** START OF Data in this exercise **

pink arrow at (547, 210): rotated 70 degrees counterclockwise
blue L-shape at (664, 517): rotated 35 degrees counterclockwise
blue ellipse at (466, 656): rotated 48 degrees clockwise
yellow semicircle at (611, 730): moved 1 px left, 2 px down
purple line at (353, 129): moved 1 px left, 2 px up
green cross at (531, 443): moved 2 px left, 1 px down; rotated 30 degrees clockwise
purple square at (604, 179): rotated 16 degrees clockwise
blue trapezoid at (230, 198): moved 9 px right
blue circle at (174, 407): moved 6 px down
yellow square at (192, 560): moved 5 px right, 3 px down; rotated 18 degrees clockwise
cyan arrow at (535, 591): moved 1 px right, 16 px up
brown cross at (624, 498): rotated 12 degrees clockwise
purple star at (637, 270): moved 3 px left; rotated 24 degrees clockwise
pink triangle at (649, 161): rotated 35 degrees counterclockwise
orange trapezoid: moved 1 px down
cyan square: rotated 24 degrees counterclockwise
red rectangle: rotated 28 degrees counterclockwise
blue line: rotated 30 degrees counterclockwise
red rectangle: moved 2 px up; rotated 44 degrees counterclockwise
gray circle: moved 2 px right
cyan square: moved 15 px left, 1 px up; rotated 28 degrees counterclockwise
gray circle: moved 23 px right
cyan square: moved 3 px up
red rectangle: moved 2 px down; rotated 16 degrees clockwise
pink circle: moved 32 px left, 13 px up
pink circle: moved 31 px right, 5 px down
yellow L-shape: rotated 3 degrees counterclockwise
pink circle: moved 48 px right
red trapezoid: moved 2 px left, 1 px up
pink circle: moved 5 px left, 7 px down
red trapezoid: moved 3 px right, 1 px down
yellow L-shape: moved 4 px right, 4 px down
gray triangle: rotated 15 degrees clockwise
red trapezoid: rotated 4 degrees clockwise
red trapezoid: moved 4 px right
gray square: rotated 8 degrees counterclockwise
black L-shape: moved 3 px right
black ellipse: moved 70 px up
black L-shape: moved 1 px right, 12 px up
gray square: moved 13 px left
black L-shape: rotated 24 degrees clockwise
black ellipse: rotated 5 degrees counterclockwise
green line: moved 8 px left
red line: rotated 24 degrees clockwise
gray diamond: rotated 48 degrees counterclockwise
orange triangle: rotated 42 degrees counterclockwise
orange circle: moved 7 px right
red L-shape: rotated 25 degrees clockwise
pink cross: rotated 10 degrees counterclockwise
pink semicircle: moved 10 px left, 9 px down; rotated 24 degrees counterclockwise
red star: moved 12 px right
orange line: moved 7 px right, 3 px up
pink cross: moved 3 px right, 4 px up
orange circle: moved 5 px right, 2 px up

** END OF Data in this exercise **

Work to complete
Copy out all the material above, replacing each "px" with "pixels" and leaving everything else unchanged.

Solved problem
pink arrow at (547, 210): rotated 70 degrees counterclockwise
blue L-shape at (664, 517): rotated 35 degrees counterclockwise
blue ellipse at (466, 656): rotated 48 degrees clockwise
yellow semicircle at (611, 730): moved 1 pixels left, 2 pixels down
purple line at (353, 129): moved 1 pixels left, 2 pixels up
green cross at (531, 443): moved 2 pixels left, 1 pixels down; rotated 30 degrees clockwise
purple square at (604, 179): rotated 16 degrees clockwise
blue trapezoid at (230, 198): moved 9 pixels right
blue circle at (174, 407): moved 6 pixels down
yellow square at (192, 560): moved 5 pixels right, 3 pixels down; rotated 18 degrees clockwise
cyan arrow at (535, 591): moved 1 pixels right, 16 pixels up
brown cross at (624, 498): rotated 12 degrees clockwise
purple star at (637, 270): moved 3 pixels left; rotated 24 degrees clockwise
pink triangle at (649, 161): rotated 35 degrees counterclockwise
orange trapezoid: moved 1 pixels down
cyan square: rotated 24 degrees counterclockwise
red rectangle: rotated 28 degrees counterclockwise
blue line: rotated 30 degrees counterclockwise
red rectangle: moved 2 pixels up; rotated 44 degrees counterclockwise
gray circle: moved 2 pixels right
cyan square: moved 15 pixels left, 1 pixels up; rotated 28 degrees counterclockwise
gray circle: moved 23 pixels right
cyan square: moved 3 pixels up
red rectangle: moved 2 pixels down; rotated 16 degrees clockwise
pink circle: moved 32 pixels left, 13 pixels up
pink circle: moved 31 pixels right, 5 pixels down
yellow L-shape: rotated 3 degrees counterclockwise
pink circle: moved 48 pixels right
red trapezoid: moved 2 pixels left, 1 pixels up
pink circle: moved 5 pixels left, 7 pixels down
red trapezoid: moved 3 pixels right, 1 pixels down
yellow L-shape: moved 4 pixels right, 4 pixels down
gray triangle: rotated 15 degrees clockwise
red trapezoid: rotated 4 degrees clockwise
red trapezoid: moved 4 pixels right
gray square: rotated 8 degrees counterclockwise
black L-shape: moved 3 pixels right
black ellipse: moved 70 pixels up
black L-shape: moved 1 pixels right, 12 pixels up
gray square: moved 13 pixels left
black L-shape: rotated 24 degrees clockwise
black ellipse: rotated 5 degrees counterclockwise
green line: moved 8 pixels left
red line: rotated 24 degrees clockwise
gray diamond: rotated 48 degrees counterclockwise
orange triangle: rotated 42 degrees counterclockwise
orange circle: moved 7 pixels right
red L-shape: rotated 25 degrees clockwise
pink cross: rotated 10 degrees counterclockwise
pink semicircle: moved 10 pixels left, 9 pixels down; rotated 24 degrees counterclockwise
red star: moved 12 pixels right
orange line: moved 7 pixels right, 3 pixels up
pink cross: moved 3 pixels right, 4 pixels up
orange circle: moved 5 pixels right, 2 pixels up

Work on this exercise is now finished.